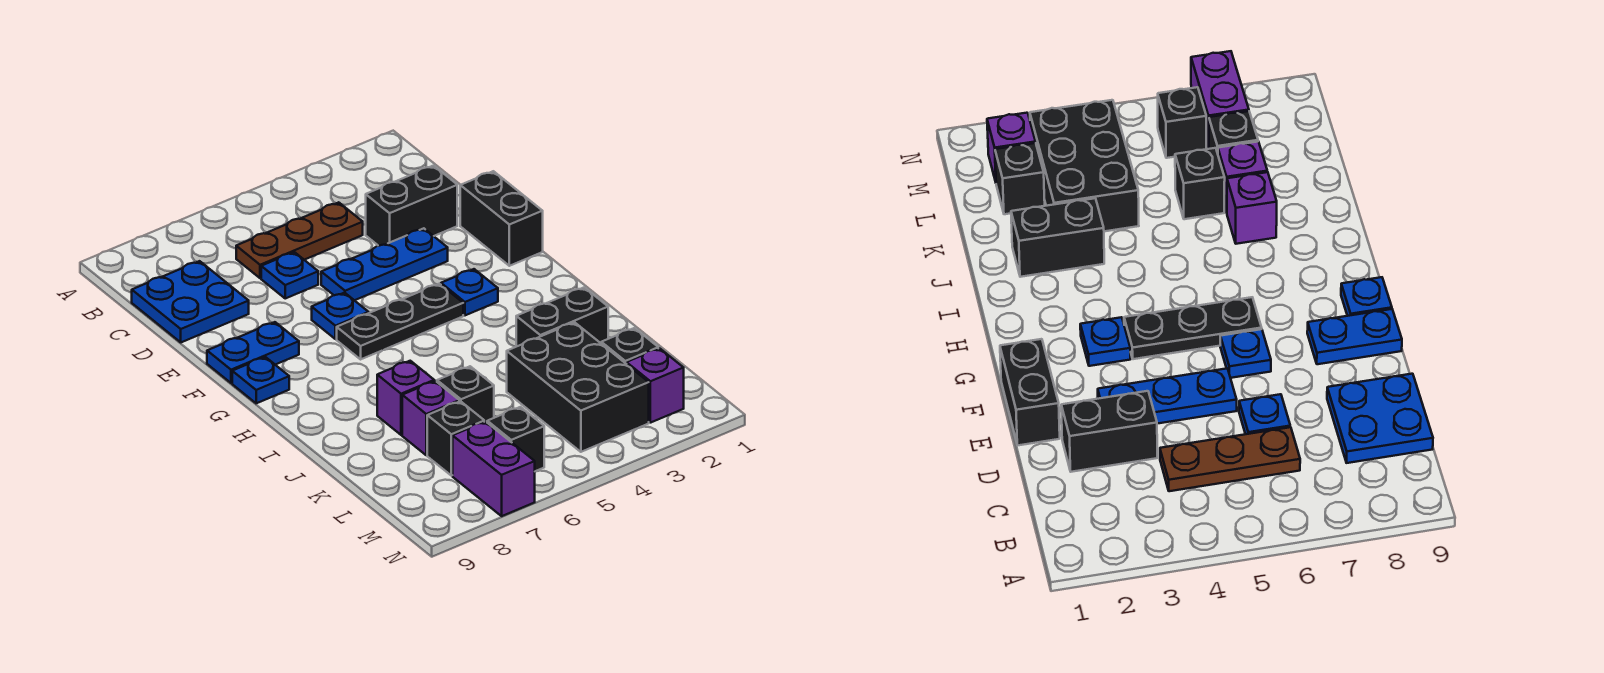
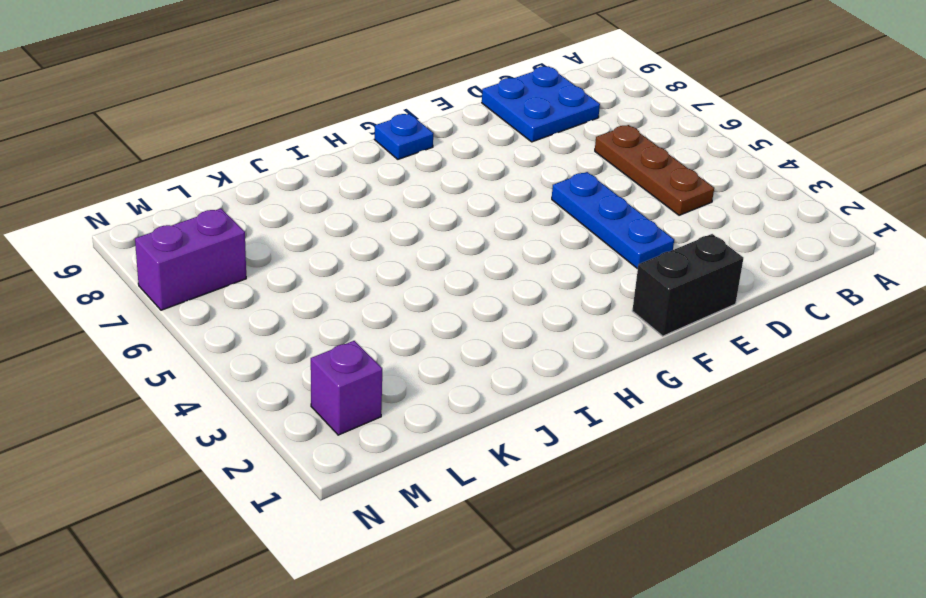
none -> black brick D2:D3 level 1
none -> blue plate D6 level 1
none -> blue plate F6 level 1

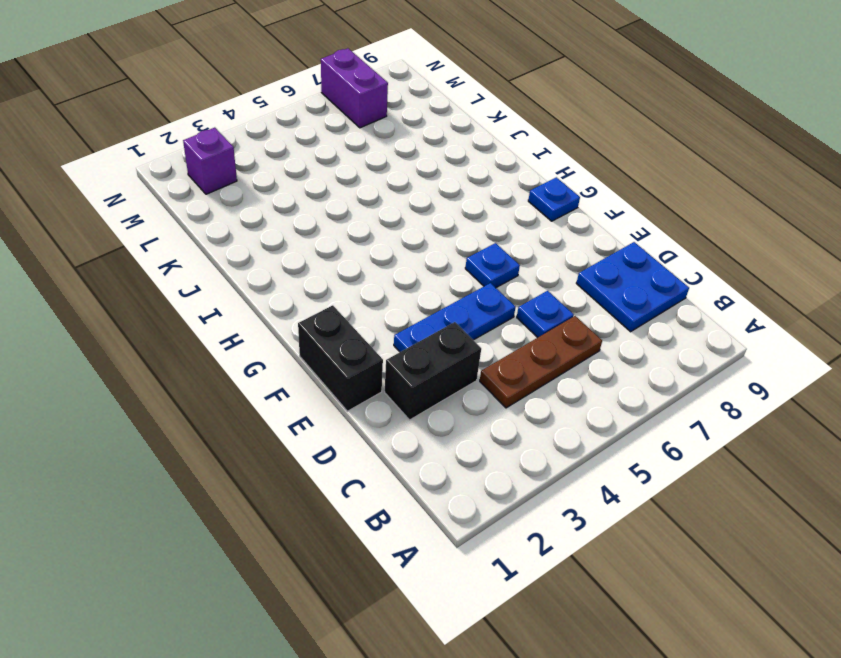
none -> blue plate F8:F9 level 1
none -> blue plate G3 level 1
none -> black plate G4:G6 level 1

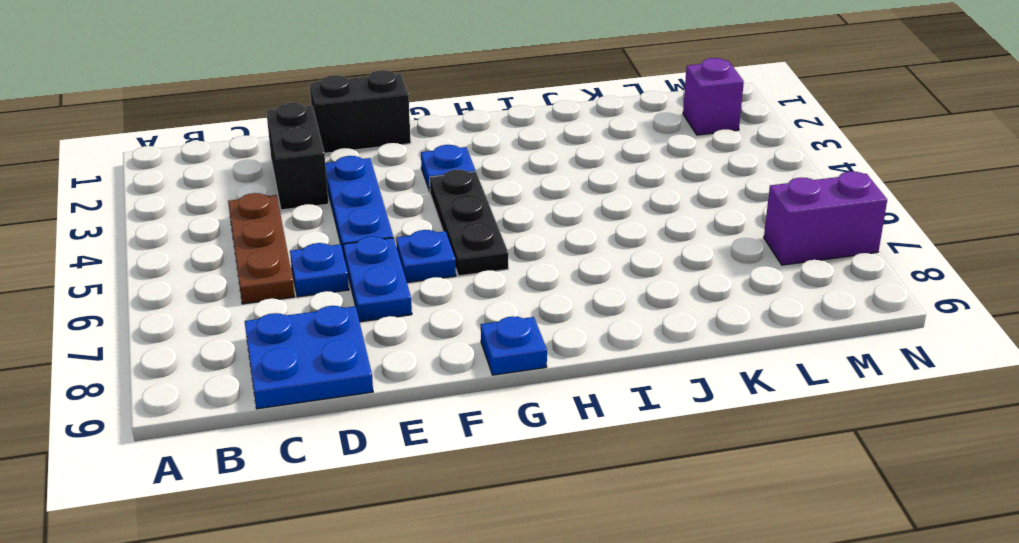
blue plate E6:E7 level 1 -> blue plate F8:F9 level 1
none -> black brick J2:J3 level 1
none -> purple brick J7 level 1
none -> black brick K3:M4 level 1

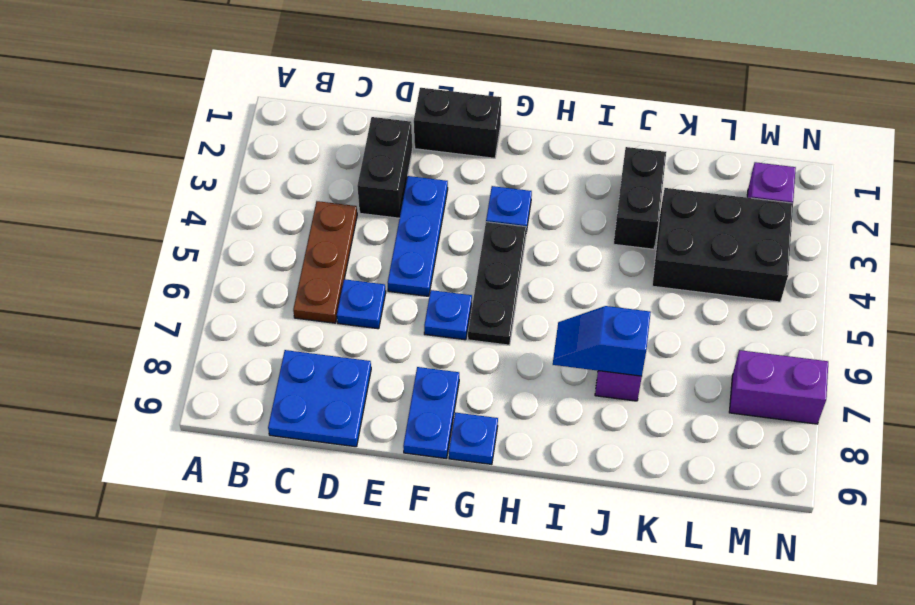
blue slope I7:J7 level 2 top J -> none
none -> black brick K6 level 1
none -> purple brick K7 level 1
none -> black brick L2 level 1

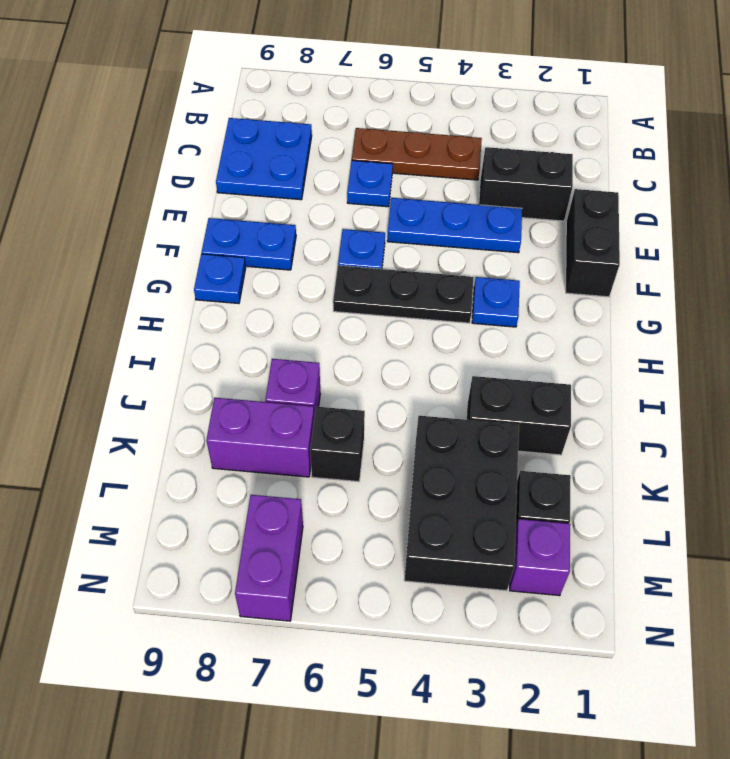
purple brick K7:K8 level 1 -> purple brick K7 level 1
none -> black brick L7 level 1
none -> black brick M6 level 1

-------------------------

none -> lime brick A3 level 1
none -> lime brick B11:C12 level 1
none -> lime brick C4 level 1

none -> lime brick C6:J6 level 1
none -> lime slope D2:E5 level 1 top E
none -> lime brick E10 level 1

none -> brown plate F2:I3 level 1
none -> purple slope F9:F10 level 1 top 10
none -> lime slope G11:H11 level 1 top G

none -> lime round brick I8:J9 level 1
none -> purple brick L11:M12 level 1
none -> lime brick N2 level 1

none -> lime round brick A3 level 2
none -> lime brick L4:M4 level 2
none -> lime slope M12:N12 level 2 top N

-------------------------

* **WORK ORDER**
Your task is to copy each line from the material above that includes the word "plate".

* **SOLUTION BELOW**
none -> blue plate D6 level 1
none -> blue plate F6 level 1
none -> blue plate F8:F9 level 1
none -> blue plate G3 level 1
none -> black plate G4:G6 level 1
blue plate E6:E7 level 1 -> blue plate F8:F9 level 1
none -> brown plate F2:I3 level 1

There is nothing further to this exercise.